**EXERCISE DETAILS**
Find every line in the records below that holds the word "light", and copy it out.

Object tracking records
<<<<

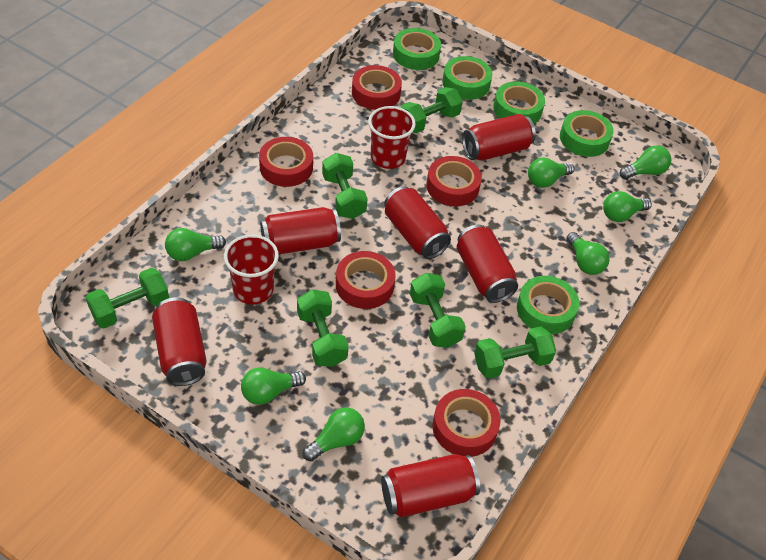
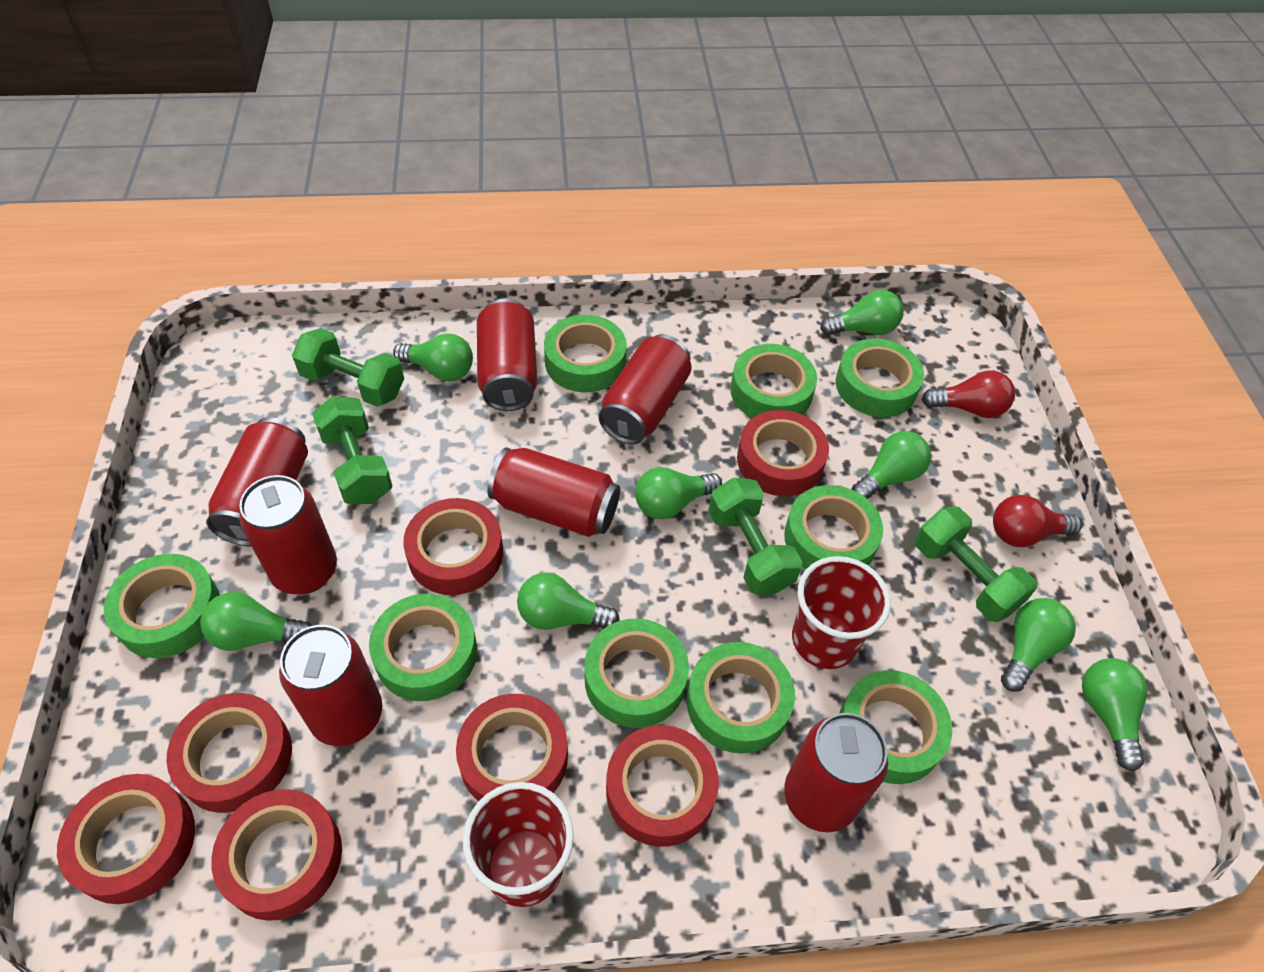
green dumbbell: 6 -> 4
green light bulb: 7 -> 8
green tape: 5 -> 9
red can: 6 -> 7
red light bulb: 0 -> 2
red tape: 5 -> 7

>>>>

**YOUR SOLUTION**
green light bulb: 7 -> 8
red light bulb: 0 -> 2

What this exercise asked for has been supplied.